* What to produce:
Leaving the pictures aside, reproduce the data in full and word for word.
☆ ☆ ☆ ☆ ☆ ☆ ☆
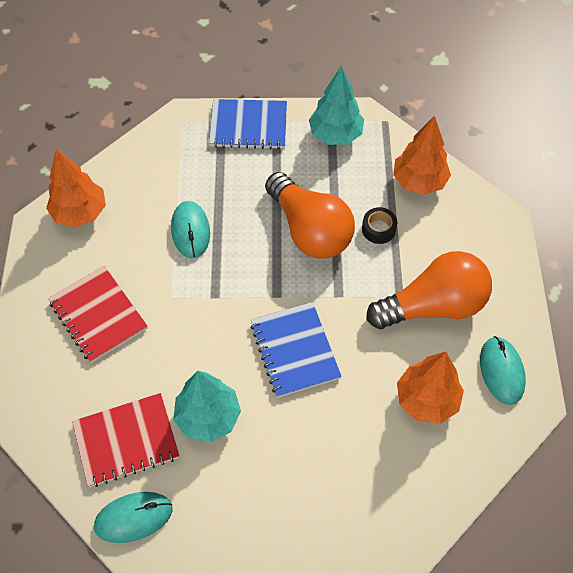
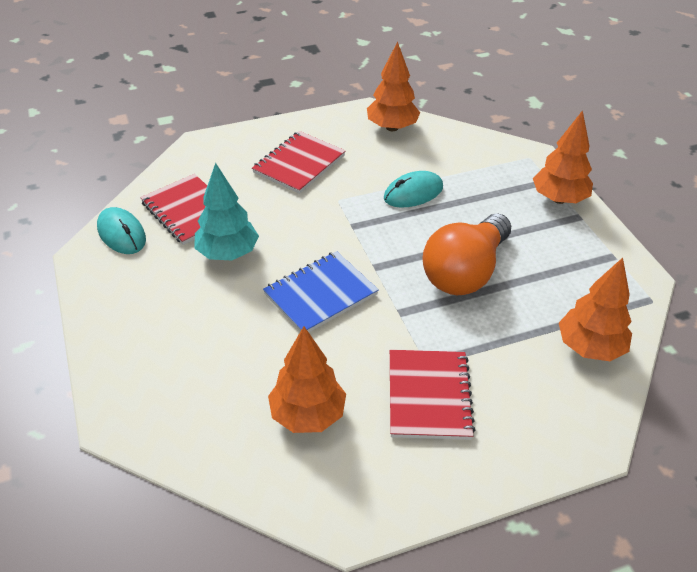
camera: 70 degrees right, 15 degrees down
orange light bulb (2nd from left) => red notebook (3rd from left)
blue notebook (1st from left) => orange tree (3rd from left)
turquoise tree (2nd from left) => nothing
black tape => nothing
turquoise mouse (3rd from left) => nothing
☆ ☆ ☆ ☆ ☆ ☆ ☆
* Solution to the exercise:
camera: 70 degrees right, 15 degrees down
orange light bulb (2nd from left) => red notebook (3rd from left)
blue notebook (1st from left) => orange tree (3rd from left)
turquoise tree (2nd from left) => nothing
black tape => nothing
turquoise mouse (3rd from left) => nothing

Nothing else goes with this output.